**What you are asked to do**
Scan the records below. List lines holding "DGND".

**Recorded information**
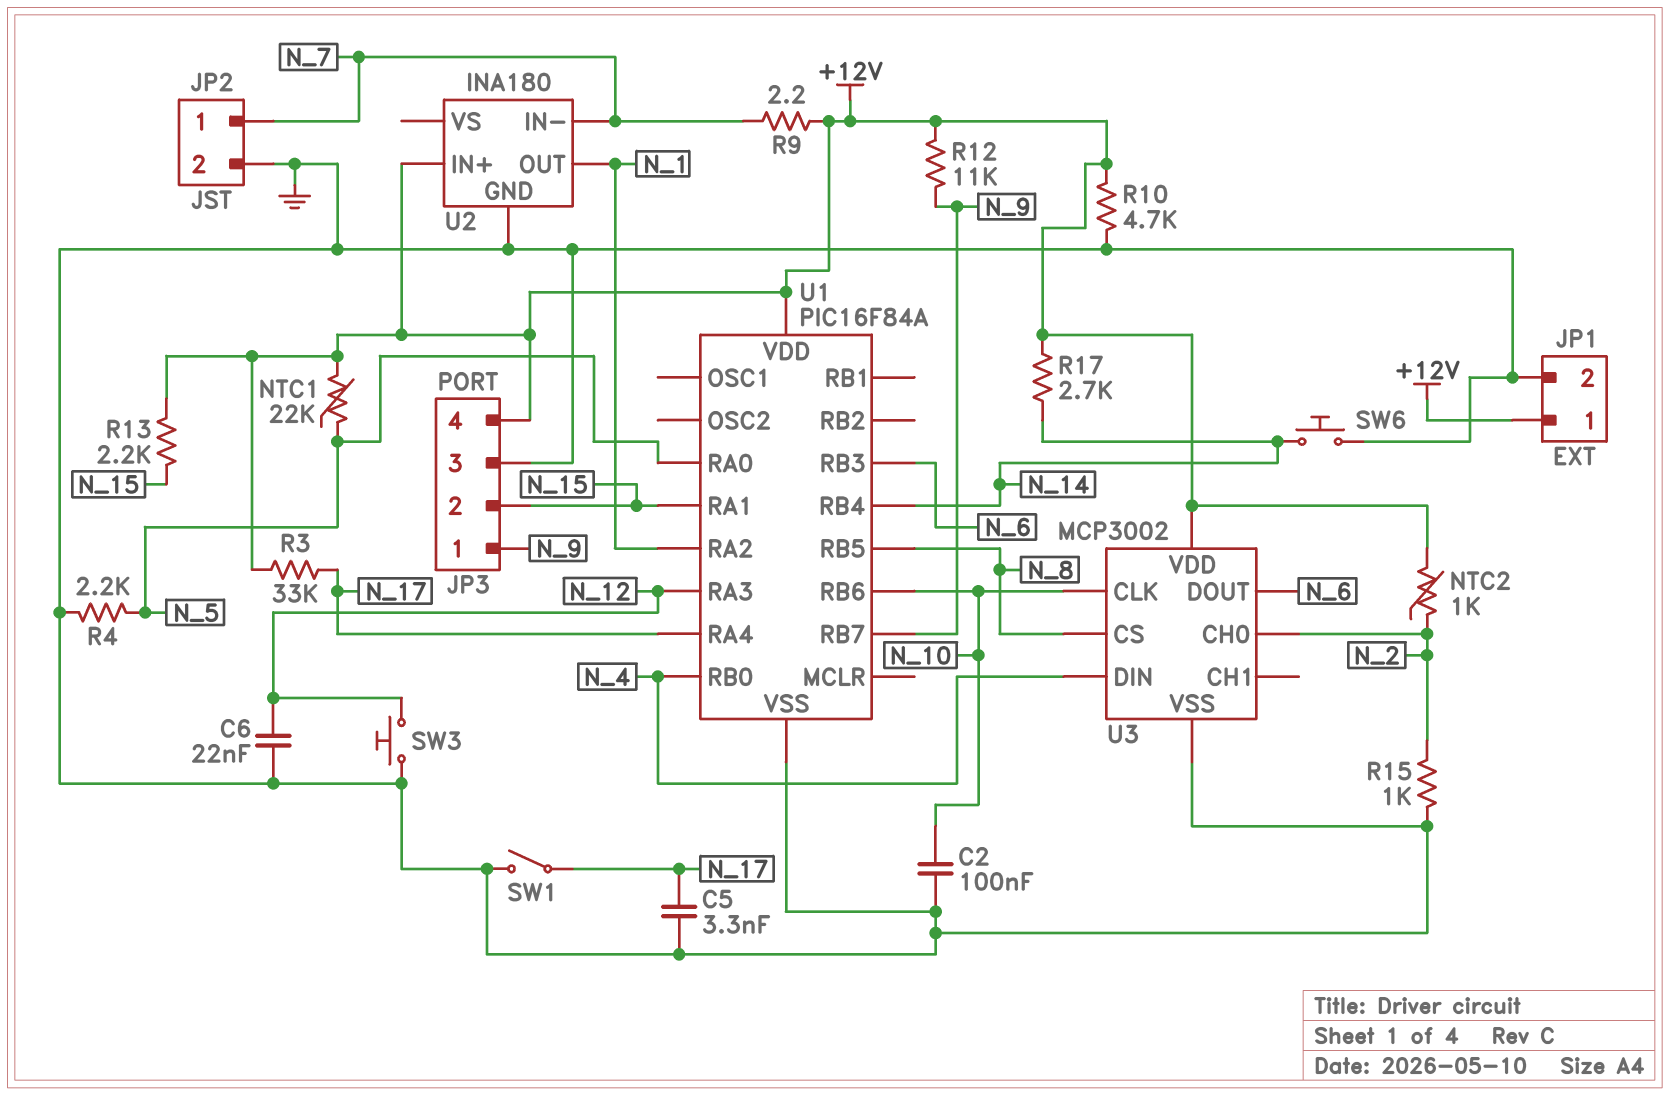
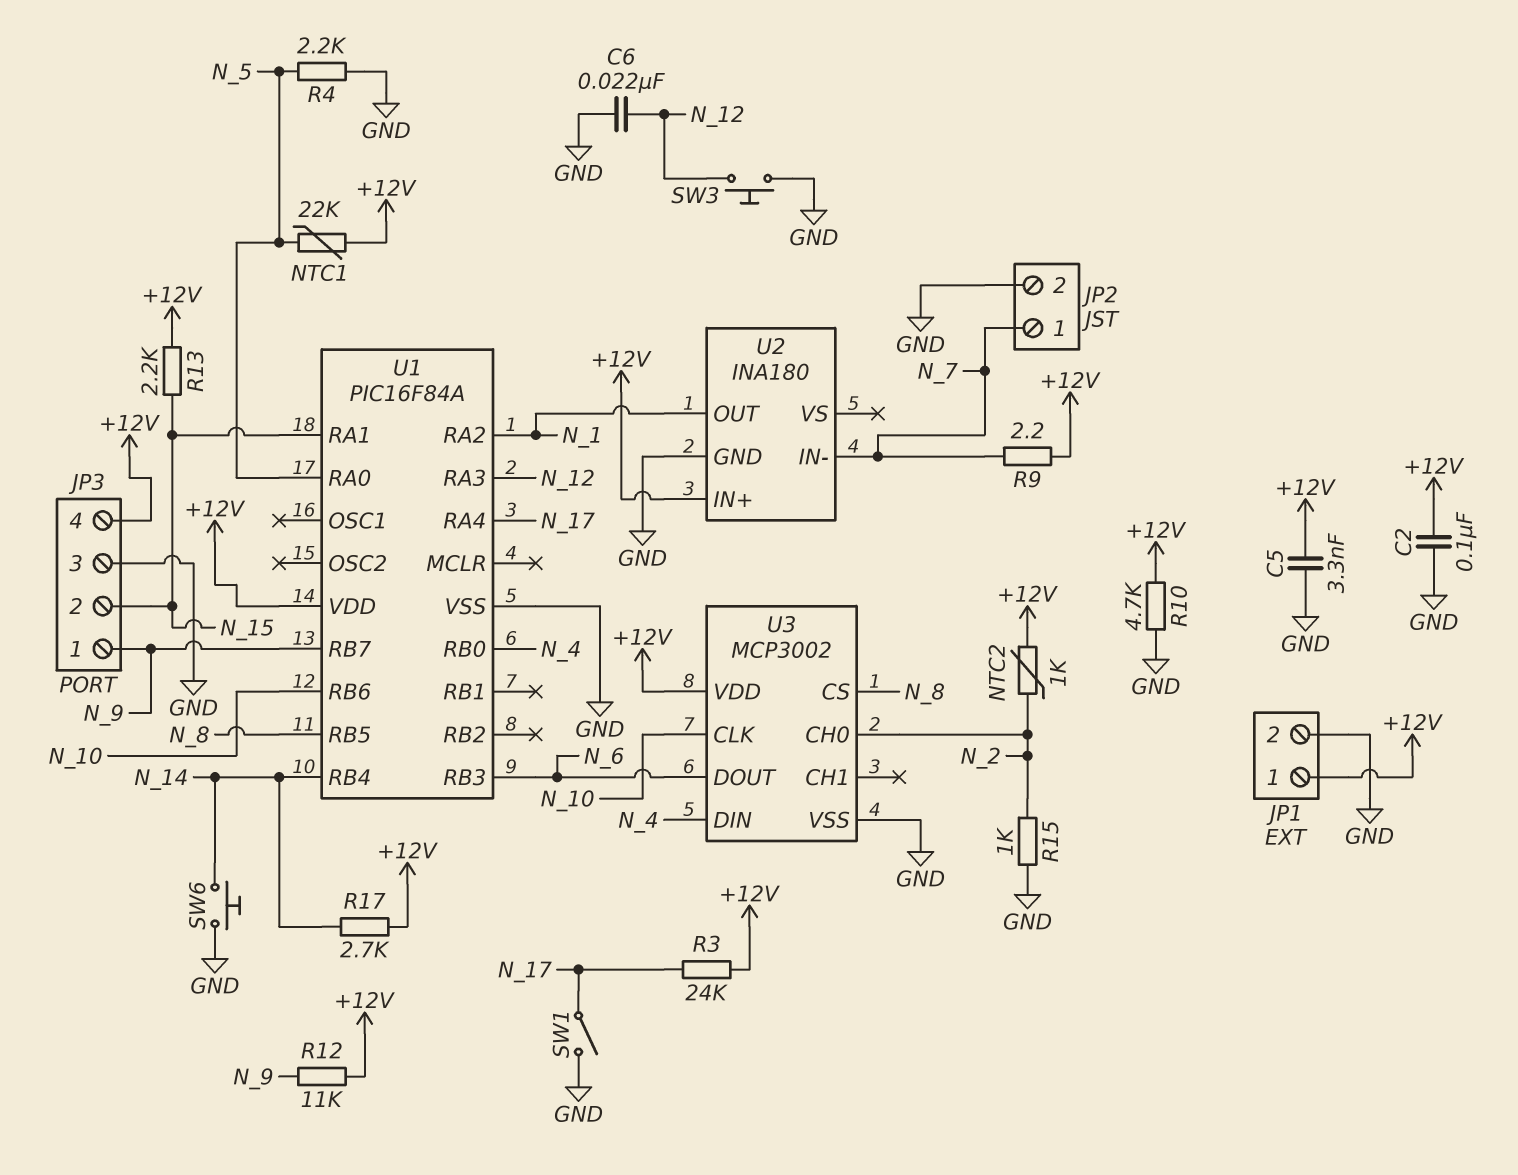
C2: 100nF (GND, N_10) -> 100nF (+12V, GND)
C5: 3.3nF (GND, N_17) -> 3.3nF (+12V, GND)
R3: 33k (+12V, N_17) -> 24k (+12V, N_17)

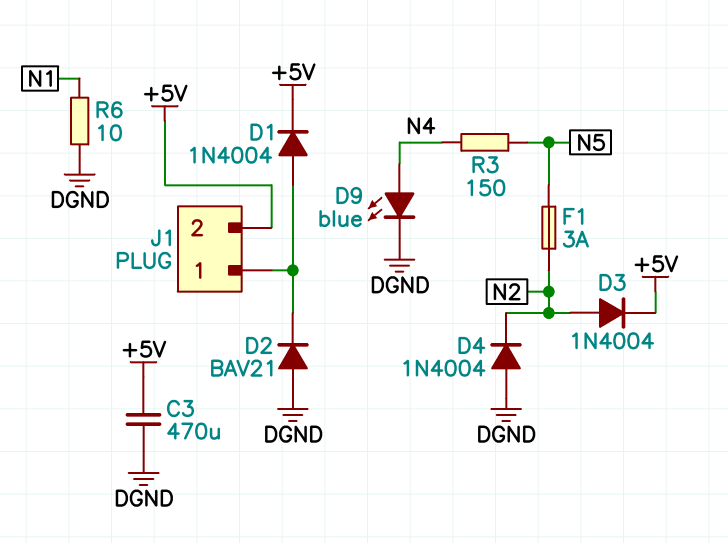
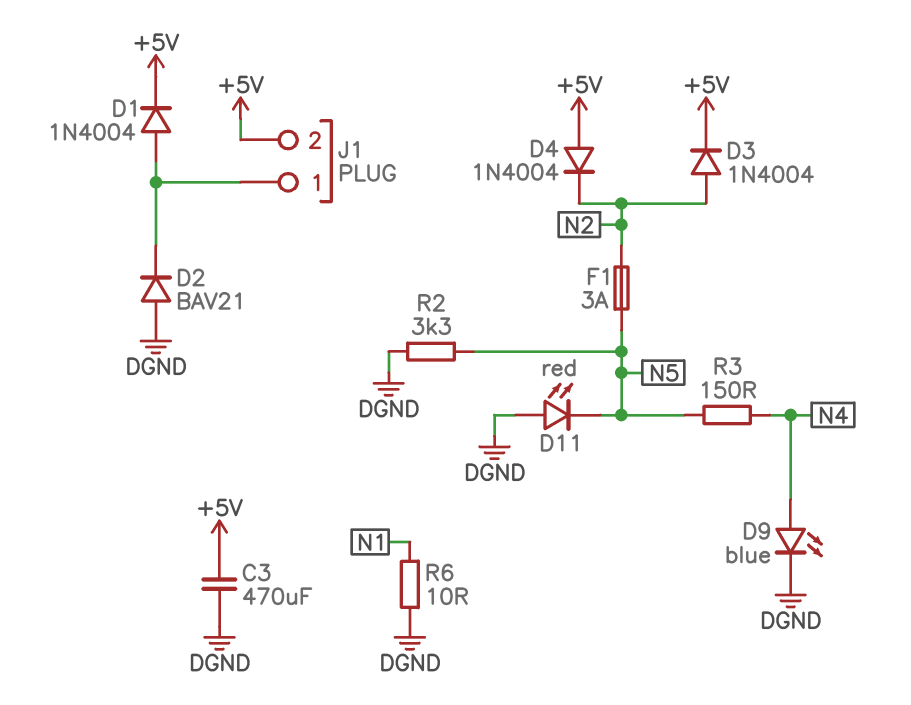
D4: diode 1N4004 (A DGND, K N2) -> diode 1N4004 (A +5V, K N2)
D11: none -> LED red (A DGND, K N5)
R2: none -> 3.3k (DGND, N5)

**Output of the exercise**
D4: diode 1N4004 (A DGND, K N2) -> diode 1N4004 (A +5V, K N2)
D11: none -> LED red (A DGND, K N5)
R2: none -> 3.3k (DGND, N5)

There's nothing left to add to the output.